Record excerpts:

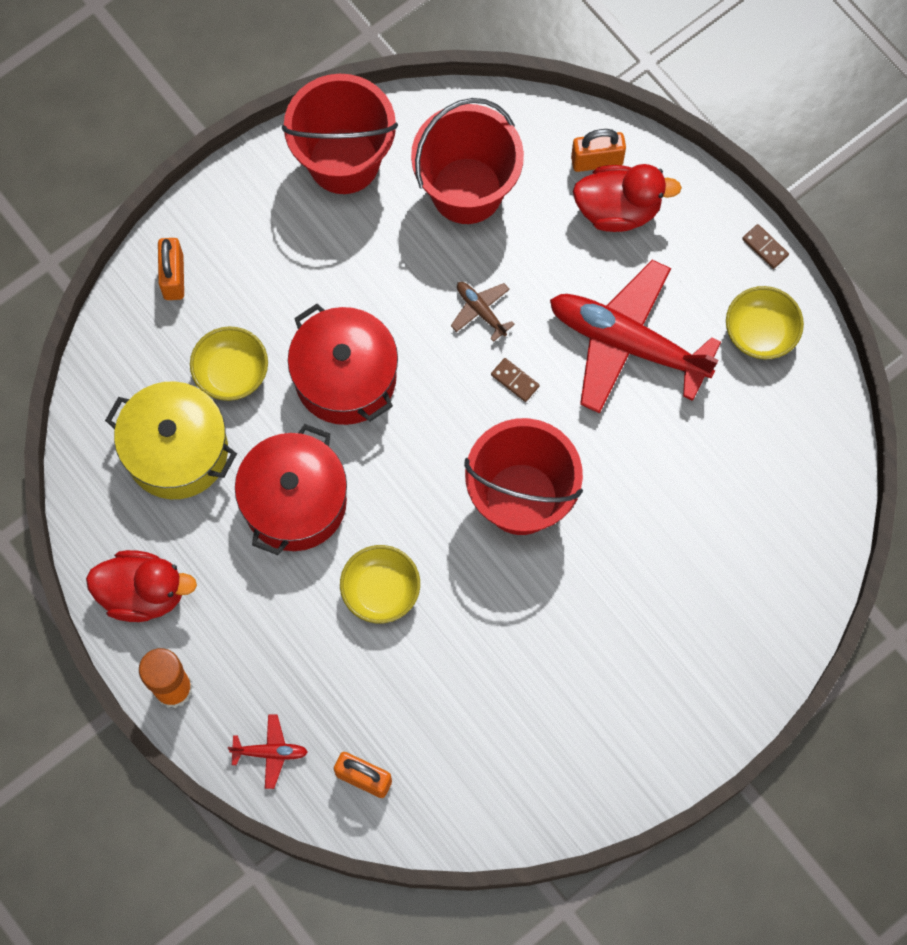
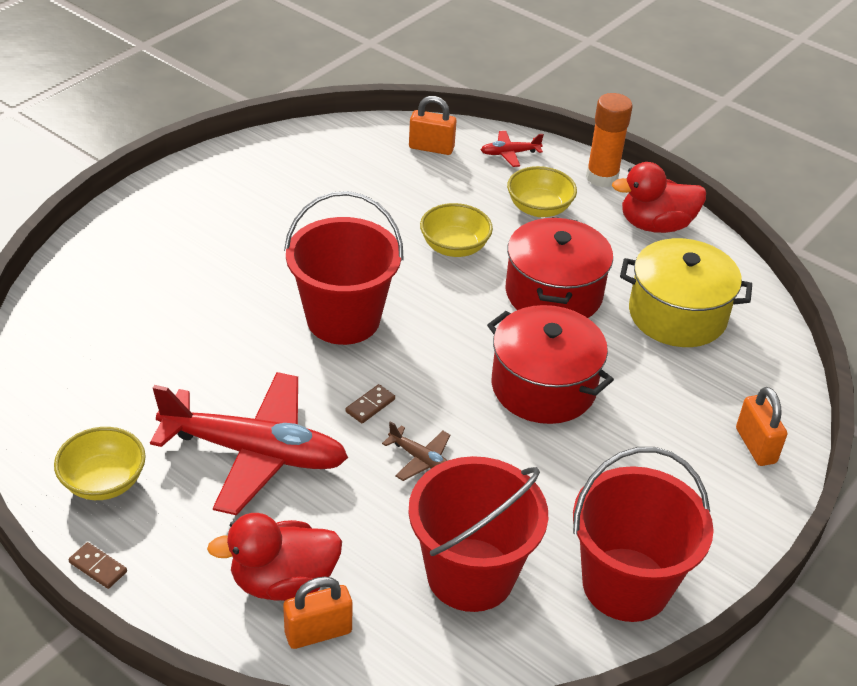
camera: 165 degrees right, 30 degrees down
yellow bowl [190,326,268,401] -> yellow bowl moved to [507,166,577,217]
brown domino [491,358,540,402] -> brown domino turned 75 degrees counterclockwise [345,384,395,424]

...

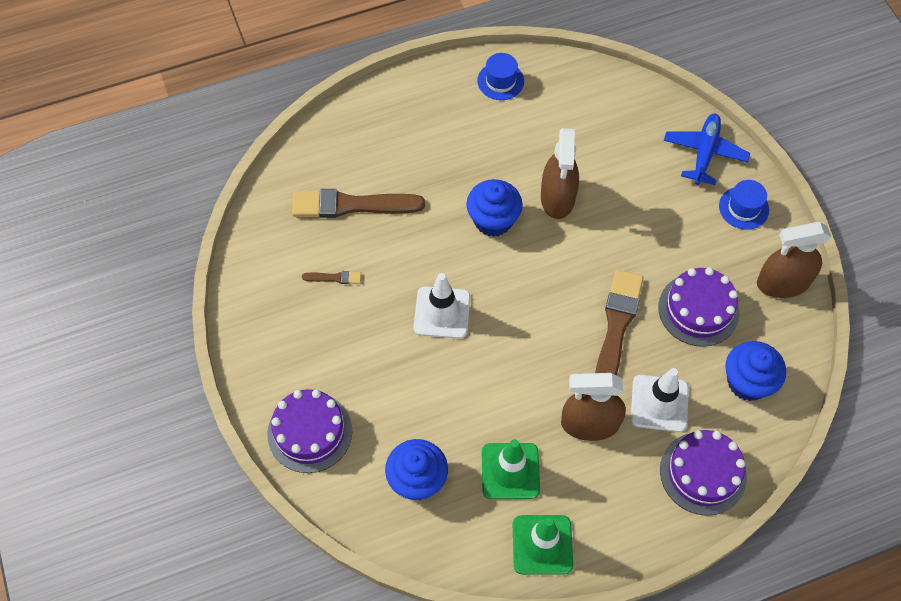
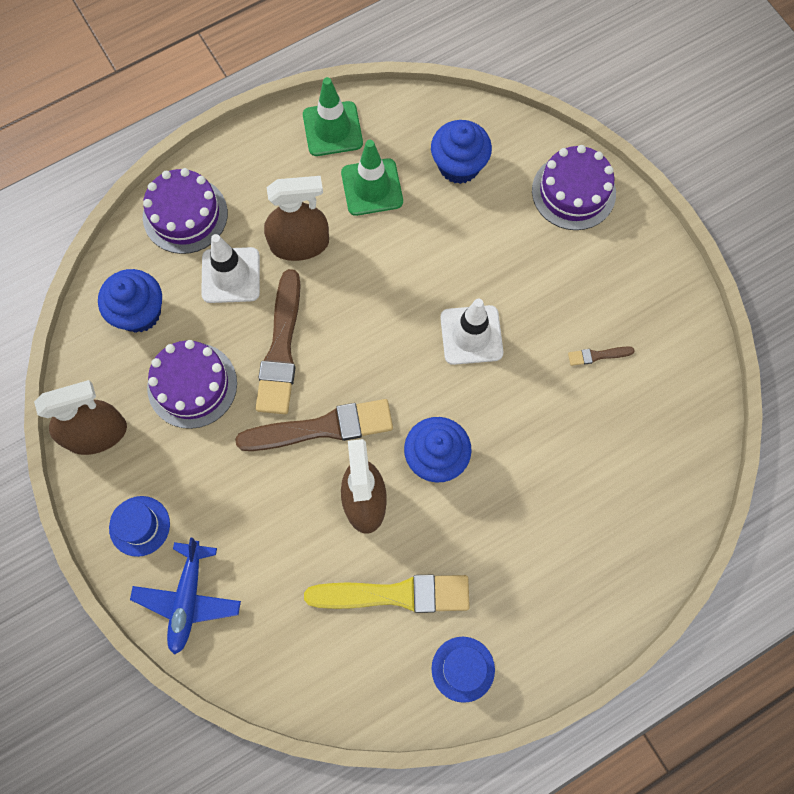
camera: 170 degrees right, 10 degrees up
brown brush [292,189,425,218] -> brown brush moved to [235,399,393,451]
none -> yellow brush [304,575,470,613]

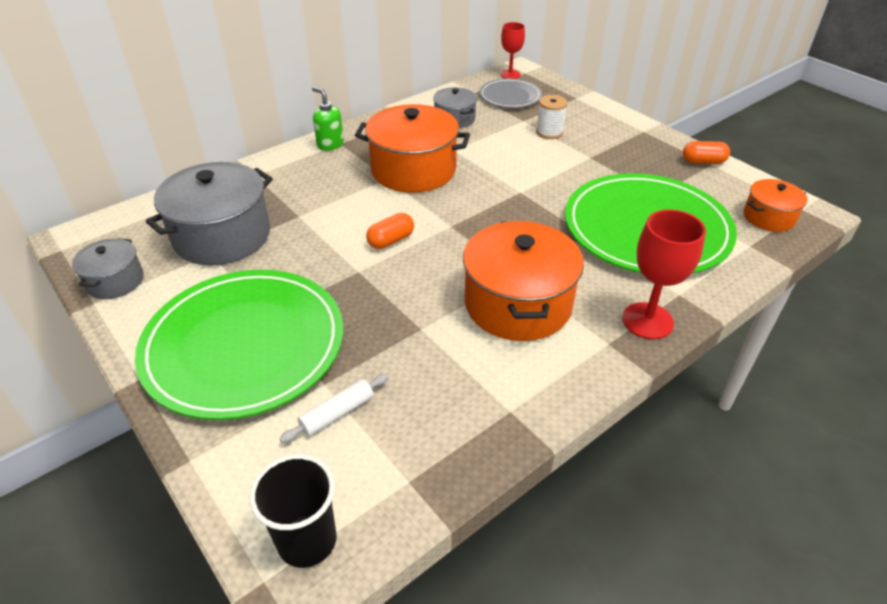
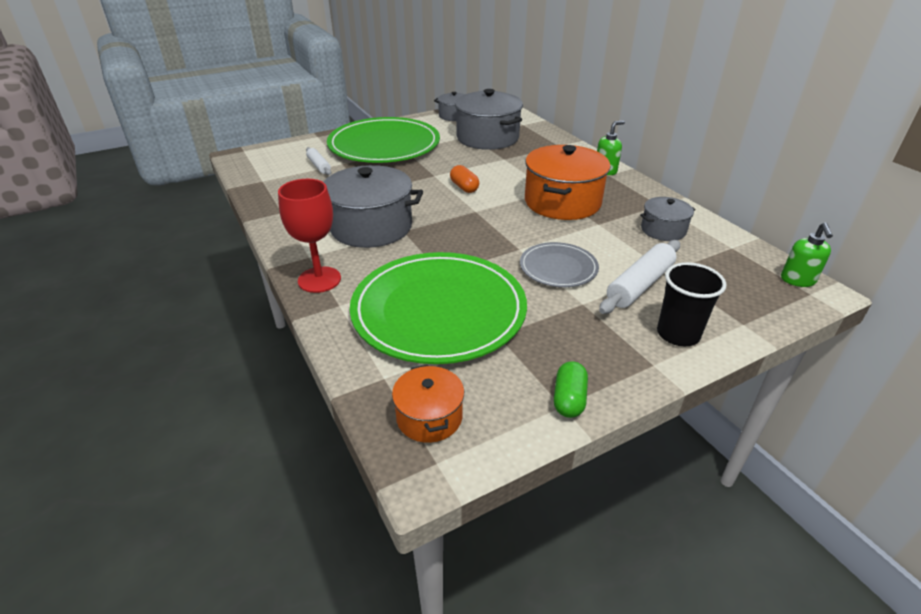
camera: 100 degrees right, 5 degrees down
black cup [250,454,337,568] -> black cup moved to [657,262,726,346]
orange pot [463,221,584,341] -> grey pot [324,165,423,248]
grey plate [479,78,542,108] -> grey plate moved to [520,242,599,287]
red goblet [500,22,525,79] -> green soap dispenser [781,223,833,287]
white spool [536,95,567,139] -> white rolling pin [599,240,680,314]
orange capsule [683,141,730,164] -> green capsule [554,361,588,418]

---

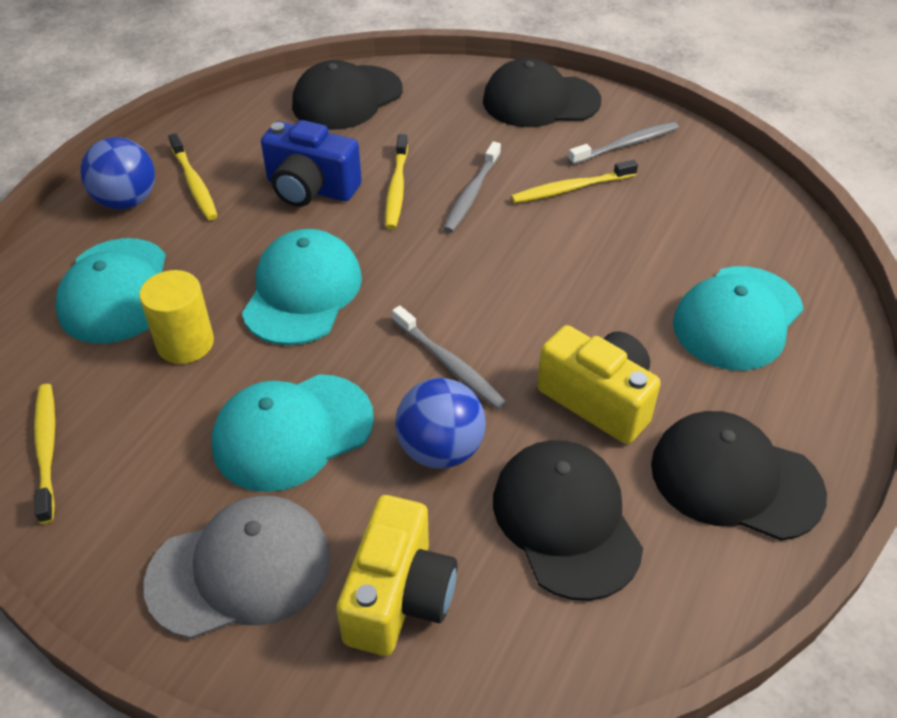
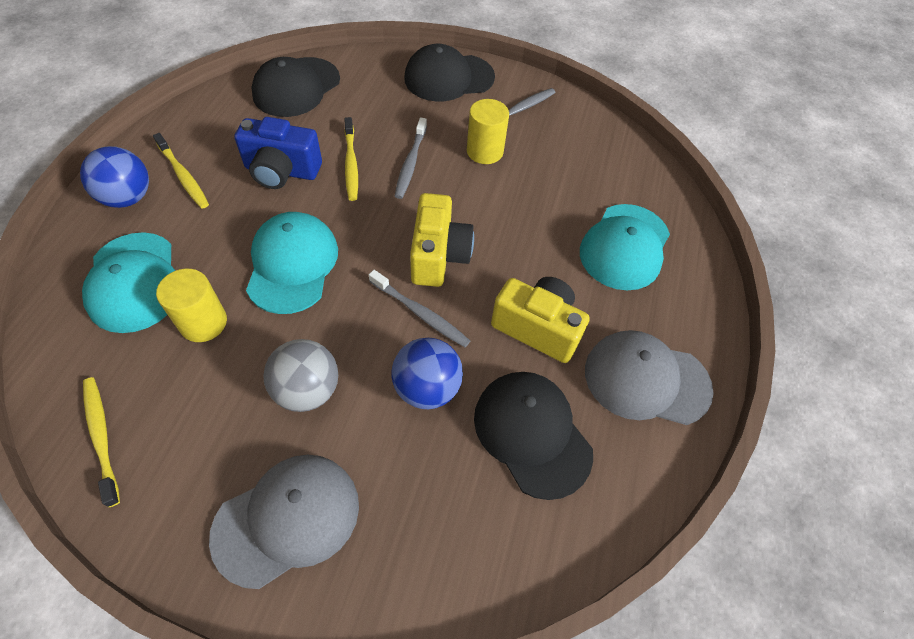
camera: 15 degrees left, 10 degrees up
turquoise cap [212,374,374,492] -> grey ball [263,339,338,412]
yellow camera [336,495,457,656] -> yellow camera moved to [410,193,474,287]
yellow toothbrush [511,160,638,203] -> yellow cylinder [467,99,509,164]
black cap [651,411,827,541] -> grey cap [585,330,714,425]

What to do: Go through the data, and copy each line in which the word "green" appears.

Your solution:
red goblet [500,22,525,79] -> green soap dispenser [781,223,833,287]
orange capsule [683,141,730,164] -> green capsule [554,361,588,418]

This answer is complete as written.